→ **Records for this task**:

☆ ☆ ☆ ☆

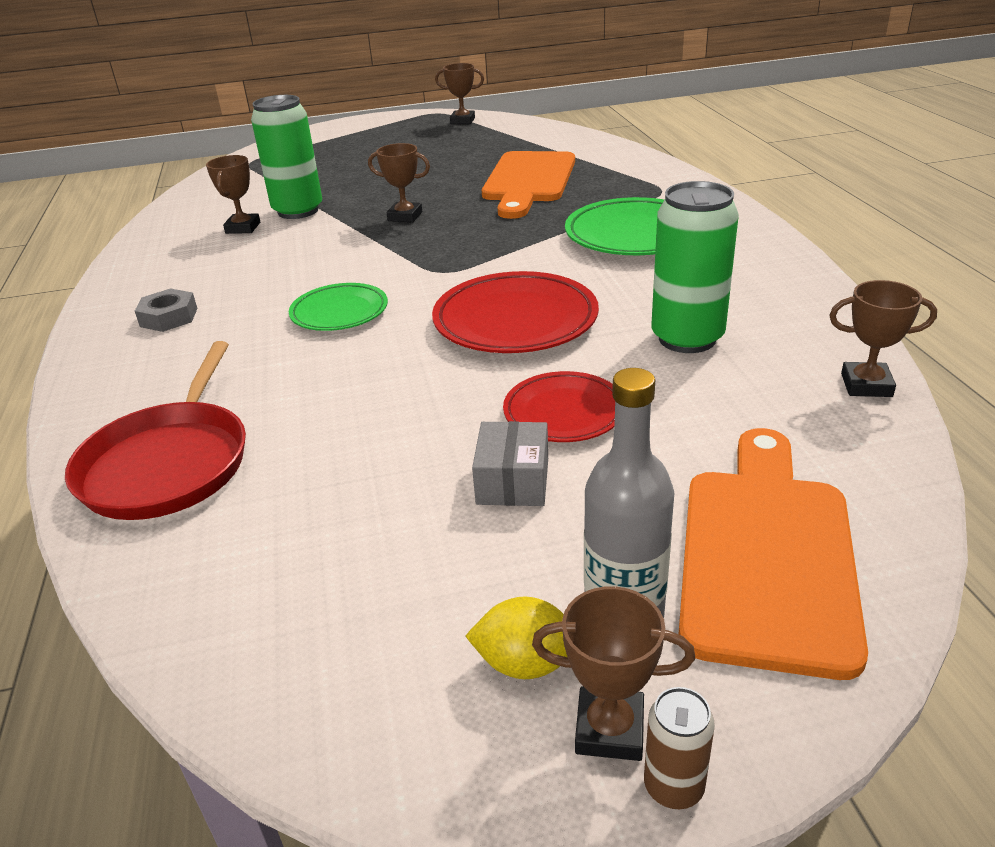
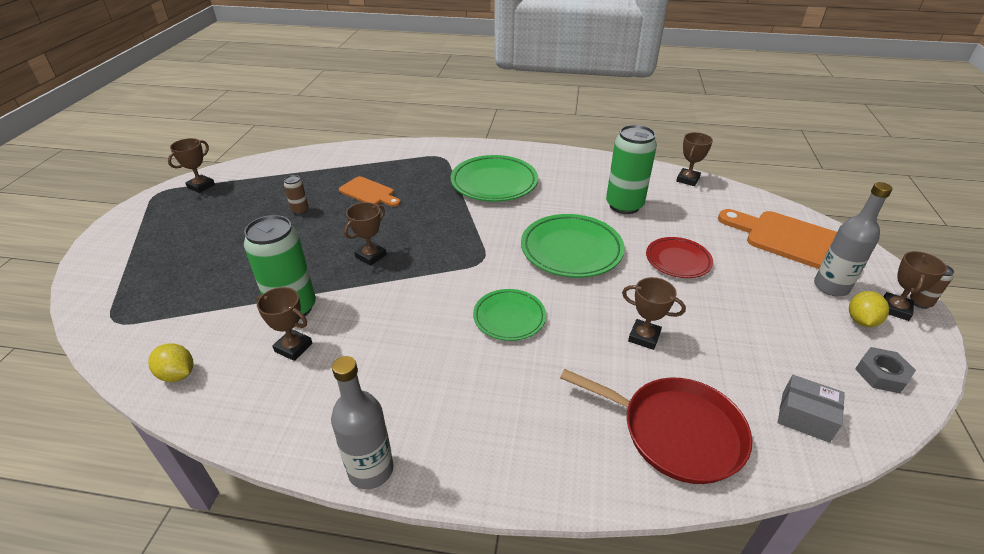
camera: 70 degrees left, 5 degrees up
(97, 302) = (371, 470): none -> grey bottle
(169, 317) = (446, 416): grey nut -> grey nut (881, 374)
(195, 201) = (177, 374): none -> yellow lemon
(347, 411) = (644, 337): none -> brown trophy
(460, 165) = (300, 210): none -> brown can
(513, 481) = (733, 292): grey box -> grey box (805, 417)
(515, 321) = (571, 250): red plate -> green plate
(528, 181) = (369, 192): orange cutting board -> orange cutting board, size x0.55

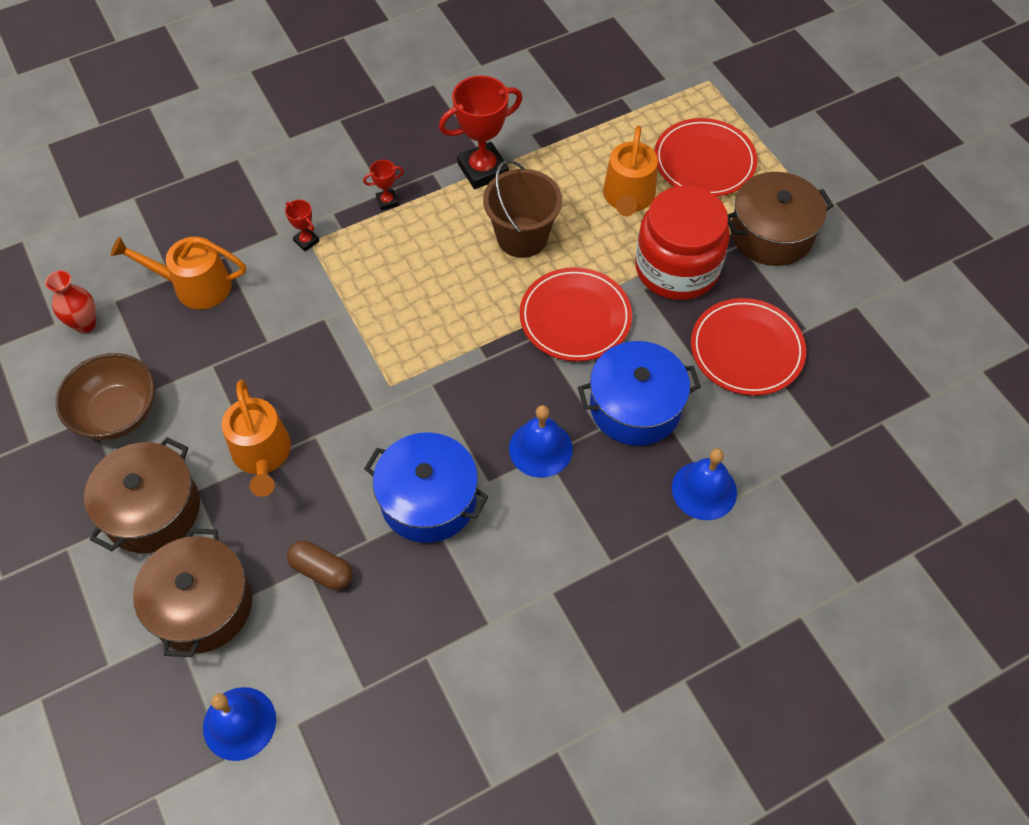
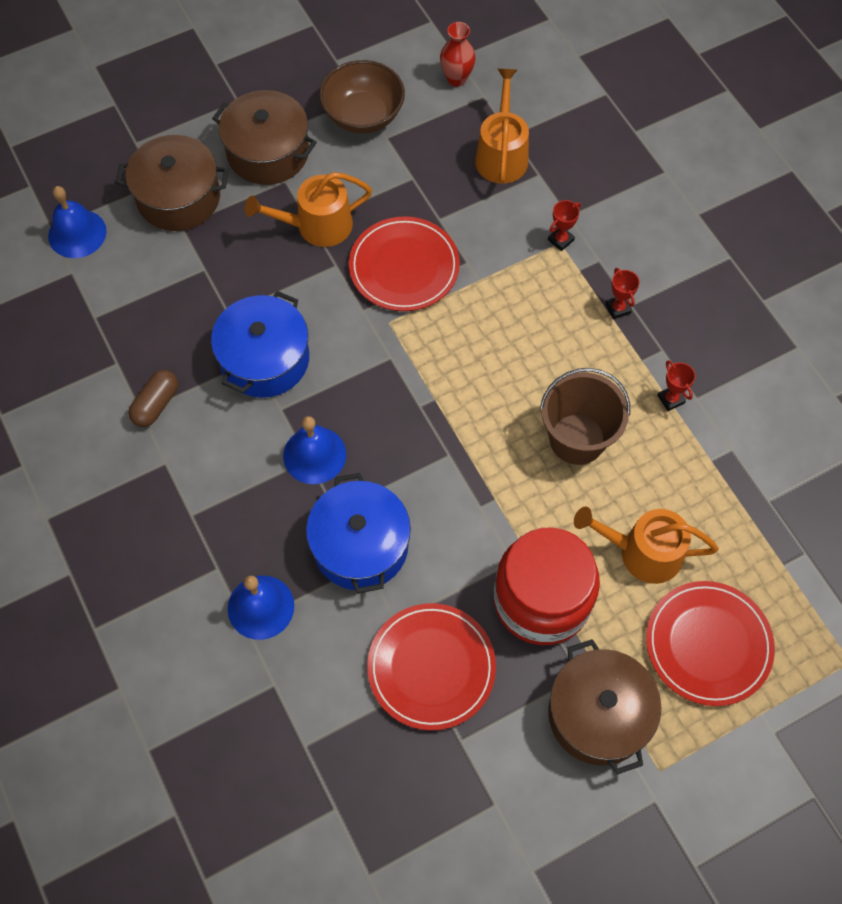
camera: 90 degrees right, 5 degrees up
(322, 570) = (202, 280): brown capsule -> brown capsule (156, 404)
(483, 170) = (671, 399): red trophy -> red trophy, size x0.47
(575, 317) = (471, 490): red plate -> red plate (404, 267)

☆ ☆ ☆ ☆

→ **Assigned task**: The data above needs to be retyped exactly, with the images left out.

→ **Answer to the problem**:
camera: 70 degrees left, 5 degrees up
(97, 302) = (371, 470): none -> grey bottle
(169, 317) = (446, 416): grey nut -> grey nut (881, 374)
(195, 201) = (177, 374): none -> yellow lemon
(347, 411) = (644, 337): none -> brown trophy
(460, 165) = (300, 210): none -> brown can
(513, 481) = (733, 292): grey box -> grey box (805, 417)
(515, 321) = (571, 250): red plate -> green plate
(528, 181) = (369, 192): orange cutting board -> orange cutting board, size x0.55

camera: 90 degrees right, 5 degrees up
(322, 570) = (202, 280): brown capsule -> brown capsule (156, 404)
(483, 170) = (671, 399): red trophy -> red trophy, size x0.47
(575, 317) = (471, 490): red plate -> red plate (404, 267)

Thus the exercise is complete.